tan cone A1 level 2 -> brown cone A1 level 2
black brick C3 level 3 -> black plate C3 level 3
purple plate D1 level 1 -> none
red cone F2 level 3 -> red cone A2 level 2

· · · · · · ·

## [Prompt]
Write out word for word every line from the one containing "black brick C3" through the last line of the data, and no other line.

## [Task response]
black brick C3 level 3 -> black plate C3 level 3
purple plate D1 level 1 -> none
red cone F2 level 3 -> red cone A2 level 2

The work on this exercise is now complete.